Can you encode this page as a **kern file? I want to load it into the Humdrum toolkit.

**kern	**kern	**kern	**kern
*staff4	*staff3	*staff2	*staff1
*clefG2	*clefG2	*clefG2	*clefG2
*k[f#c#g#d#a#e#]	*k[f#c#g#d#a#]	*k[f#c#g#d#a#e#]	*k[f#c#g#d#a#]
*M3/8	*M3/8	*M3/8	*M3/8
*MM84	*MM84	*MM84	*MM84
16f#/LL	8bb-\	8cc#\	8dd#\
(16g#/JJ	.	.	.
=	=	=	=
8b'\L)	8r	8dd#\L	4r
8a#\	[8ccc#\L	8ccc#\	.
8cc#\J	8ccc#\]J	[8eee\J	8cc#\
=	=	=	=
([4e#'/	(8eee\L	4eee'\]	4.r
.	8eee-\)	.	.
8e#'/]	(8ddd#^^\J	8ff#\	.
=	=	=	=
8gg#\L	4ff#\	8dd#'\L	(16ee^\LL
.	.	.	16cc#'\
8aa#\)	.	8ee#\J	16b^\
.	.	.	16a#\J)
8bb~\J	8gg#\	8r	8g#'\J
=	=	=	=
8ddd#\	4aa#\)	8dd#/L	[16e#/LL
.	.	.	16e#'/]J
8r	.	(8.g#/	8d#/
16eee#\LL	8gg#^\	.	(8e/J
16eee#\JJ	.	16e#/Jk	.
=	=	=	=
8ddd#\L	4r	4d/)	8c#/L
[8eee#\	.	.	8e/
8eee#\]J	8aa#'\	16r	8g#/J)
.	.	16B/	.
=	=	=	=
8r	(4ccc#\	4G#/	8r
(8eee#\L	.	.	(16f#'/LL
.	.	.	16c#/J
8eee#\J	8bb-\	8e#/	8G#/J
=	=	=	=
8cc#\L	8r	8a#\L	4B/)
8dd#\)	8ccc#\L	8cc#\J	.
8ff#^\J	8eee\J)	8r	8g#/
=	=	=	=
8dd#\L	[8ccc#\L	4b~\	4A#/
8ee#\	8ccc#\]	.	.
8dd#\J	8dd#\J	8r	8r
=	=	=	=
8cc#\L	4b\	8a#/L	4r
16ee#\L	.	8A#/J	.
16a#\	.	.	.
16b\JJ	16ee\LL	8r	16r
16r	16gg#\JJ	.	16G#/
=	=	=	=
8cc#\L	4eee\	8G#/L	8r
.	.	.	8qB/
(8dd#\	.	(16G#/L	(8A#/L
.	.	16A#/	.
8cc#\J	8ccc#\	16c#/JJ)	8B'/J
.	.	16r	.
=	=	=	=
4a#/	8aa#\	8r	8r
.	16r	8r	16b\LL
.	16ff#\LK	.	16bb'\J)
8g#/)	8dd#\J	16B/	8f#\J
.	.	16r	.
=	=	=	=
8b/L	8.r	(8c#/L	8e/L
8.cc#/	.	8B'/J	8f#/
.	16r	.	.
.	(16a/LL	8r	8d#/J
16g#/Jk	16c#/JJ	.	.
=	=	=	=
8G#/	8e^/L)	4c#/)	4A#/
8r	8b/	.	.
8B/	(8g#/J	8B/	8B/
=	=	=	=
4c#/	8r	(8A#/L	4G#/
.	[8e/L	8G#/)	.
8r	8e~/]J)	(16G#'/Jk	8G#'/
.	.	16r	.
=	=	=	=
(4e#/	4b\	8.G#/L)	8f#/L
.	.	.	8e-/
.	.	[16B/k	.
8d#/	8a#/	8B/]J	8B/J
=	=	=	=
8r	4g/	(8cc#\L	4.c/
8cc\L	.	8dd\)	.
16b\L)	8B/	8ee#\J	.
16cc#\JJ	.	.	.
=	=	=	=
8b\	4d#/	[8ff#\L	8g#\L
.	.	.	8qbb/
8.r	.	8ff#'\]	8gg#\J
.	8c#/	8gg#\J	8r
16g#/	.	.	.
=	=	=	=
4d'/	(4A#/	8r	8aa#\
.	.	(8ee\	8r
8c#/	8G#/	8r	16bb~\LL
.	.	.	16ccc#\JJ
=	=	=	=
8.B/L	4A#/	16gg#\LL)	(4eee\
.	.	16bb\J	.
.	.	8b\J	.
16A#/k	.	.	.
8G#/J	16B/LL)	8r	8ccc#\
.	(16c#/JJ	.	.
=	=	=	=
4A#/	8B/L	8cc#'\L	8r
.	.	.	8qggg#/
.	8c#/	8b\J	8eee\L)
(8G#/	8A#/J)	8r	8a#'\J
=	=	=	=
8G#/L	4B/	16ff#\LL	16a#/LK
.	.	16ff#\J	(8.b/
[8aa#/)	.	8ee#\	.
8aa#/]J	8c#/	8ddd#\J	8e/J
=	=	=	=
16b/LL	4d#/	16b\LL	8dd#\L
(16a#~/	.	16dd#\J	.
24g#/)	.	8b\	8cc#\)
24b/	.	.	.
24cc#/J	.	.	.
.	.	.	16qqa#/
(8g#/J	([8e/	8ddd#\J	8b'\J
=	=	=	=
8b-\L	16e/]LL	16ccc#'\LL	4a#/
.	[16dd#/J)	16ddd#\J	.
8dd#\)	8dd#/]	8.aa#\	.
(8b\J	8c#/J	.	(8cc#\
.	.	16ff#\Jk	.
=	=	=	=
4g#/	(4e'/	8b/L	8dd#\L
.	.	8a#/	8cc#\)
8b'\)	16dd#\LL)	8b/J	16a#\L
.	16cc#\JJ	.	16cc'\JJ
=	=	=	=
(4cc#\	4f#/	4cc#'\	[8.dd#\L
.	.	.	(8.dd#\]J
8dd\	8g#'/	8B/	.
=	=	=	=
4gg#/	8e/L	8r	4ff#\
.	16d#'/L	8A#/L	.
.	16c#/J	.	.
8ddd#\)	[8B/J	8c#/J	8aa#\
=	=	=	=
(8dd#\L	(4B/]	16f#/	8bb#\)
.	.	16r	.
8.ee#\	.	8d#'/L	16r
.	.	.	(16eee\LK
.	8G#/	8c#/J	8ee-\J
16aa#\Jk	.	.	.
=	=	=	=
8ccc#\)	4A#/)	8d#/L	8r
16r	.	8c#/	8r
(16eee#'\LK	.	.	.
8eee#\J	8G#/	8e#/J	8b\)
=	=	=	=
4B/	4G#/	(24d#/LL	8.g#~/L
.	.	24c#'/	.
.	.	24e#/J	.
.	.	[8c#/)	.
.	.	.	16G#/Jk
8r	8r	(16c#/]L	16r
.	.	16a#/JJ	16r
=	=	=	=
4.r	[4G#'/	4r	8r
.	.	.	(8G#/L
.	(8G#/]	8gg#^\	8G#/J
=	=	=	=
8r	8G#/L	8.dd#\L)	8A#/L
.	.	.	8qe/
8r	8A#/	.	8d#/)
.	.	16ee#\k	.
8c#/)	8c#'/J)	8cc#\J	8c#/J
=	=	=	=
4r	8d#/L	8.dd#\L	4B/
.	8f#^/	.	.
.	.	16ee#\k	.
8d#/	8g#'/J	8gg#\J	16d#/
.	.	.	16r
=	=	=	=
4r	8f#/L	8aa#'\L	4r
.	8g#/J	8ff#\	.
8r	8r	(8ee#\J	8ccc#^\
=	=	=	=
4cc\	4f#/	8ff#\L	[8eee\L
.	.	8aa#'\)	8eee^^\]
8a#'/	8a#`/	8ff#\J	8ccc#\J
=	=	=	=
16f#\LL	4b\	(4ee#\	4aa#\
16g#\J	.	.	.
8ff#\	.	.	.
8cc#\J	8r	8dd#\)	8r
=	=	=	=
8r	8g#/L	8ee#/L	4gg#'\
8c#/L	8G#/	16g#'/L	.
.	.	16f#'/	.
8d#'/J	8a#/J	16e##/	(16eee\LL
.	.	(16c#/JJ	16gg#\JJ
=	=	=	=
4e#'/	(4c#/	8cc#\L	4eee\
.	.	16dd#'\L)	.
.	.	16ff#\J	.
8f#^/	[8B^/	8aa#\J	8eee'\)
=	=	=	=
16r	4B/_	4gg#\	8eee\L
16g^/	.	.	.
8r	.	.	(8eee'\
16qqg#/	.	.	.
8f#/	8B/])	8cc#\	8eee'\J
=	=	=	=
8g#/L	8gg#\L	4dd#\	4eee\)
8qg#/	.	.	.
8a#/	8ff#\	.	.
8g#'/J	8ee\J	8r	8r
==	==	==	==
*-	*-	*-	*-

____________

## To do
Find every line in the rows above that contains the string "kern" and copy each one. Case counts.

## Written reply
Can you encode this page as a **kern file? I want to load it into the Humdrum toolkit.
**kern	**kern	**kern	**kern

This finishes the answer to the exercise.